Dataset records START

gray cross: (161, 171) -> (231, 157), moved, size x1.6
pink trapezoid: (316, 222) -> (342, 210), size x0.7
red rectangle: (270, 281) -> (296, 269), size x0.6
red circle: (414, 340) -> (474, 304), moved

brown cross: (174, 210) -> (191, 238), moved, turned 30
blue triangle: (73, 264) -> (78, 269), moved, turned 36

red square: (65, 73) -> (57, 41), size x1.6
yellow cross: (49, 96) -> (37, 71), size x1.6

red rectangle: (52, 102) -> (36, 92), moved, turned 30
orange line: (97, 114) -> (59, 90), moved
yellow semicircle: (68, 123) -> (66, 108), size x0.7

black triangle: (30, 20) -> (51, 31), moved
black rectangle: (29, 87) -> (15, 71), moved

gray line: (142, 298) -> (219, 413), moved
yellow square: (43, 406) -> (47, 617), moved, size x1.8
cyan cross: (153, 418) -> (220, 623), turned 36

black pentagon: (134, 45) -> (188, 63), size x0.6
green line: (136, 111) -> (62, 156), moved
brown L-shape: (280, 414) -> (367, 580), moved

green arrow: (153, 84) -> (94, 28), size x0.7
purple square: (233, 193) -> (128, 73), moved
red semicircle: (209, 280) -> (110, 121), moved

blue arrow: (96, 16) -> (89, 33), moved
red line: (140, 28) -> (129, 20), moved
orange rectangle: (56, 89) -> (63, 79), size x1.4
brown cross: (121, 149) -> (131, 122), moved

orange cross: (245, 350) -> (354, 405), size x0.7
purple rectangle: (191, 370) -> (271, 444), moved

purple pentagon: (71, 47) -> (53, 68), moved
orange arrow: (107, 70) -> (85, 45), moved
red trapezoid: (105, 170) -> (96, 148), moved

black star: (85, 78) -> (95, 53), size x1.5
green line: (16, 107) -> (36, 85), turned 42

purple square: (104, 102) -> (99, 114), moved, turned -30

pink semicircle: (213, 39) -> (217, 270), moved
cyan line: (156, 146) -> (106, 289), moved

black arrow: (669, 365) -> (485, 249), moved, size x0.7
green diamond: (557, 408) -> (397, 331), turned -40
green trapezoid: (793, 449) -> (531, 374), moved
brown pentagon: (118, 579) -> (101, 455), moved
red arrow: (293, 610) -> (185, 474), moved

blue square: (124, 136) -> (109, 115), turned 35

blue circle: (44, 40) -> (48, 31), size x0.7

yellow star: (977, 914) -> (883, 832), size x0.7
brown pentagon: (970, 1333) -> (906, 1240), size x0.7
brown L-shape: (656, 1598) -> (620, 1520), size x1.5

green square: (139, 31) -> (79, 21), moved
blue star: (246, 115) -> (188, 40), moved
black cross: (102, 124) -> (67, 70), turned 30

Dataset records END

**About this exercise**:
Take the lines above from the one containing "pink trapezoid: (316, 222)" to the one containing "yellow cross: (49, 96) -> (37, 71), size x1.6" and retype them exactly, both ends included, with nothing added.

**Answer to this problem**:
pink trapezoid: (316, 222) -> (342, 210), size x0.7
red rectangle: (270, 281) -> (296, 269), size x0.6
red circle: (414, 340) -> (474, 304), moved

brown cross: (174, 210) -> (191, 238), moved, turned 30
blue triangle: (73, 264) -> (78, 269), moved, turned 36

red square: (65, 73) -> (57, 41), size x1.6
yellow cross: (49, 96) -> (37, 71), size x1.6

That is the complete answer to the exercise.